Recorded information ->
╔══
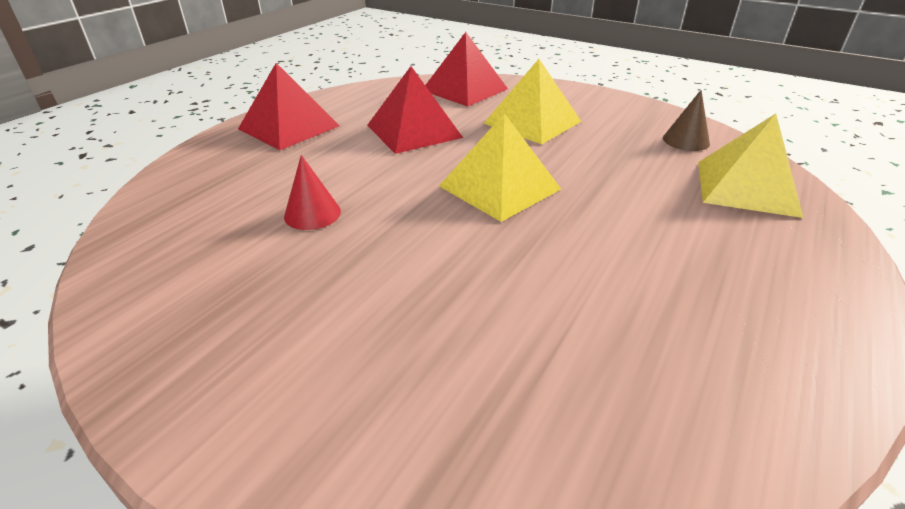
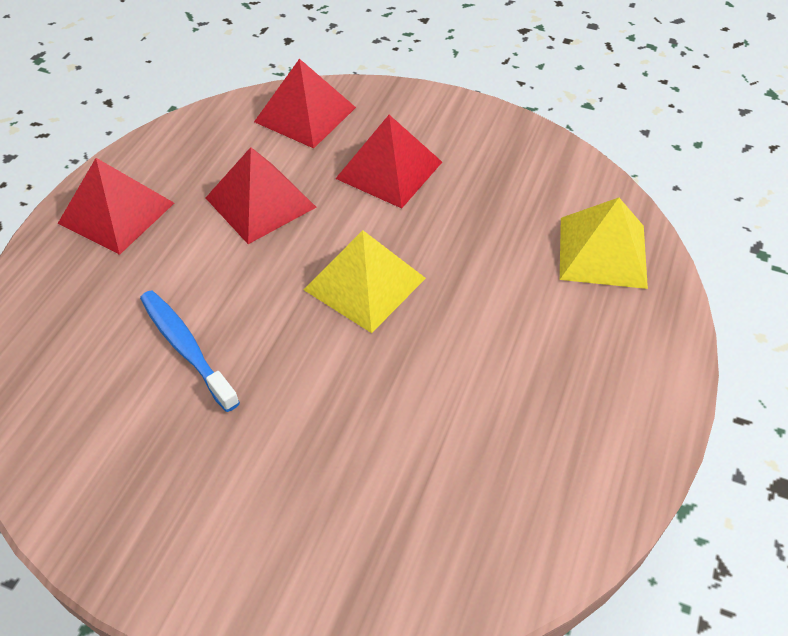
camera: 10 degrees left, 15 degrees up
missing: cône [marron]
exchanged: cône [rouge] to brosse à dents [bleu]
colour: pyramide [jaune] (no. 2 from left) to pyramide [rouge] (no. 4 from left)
╚══
Description of the task -> All of the material above should be copied exactly, minus the pictures.

Written solution ->
camera: 10 degrees left, 15 degrees up
missing: cône [marron]
exchanged: cône [rouge] to brosse à dents [bleu]
colour: pyramide [jaune] (no. 2 from left) to pyramide [rouge] (no. 4 from left)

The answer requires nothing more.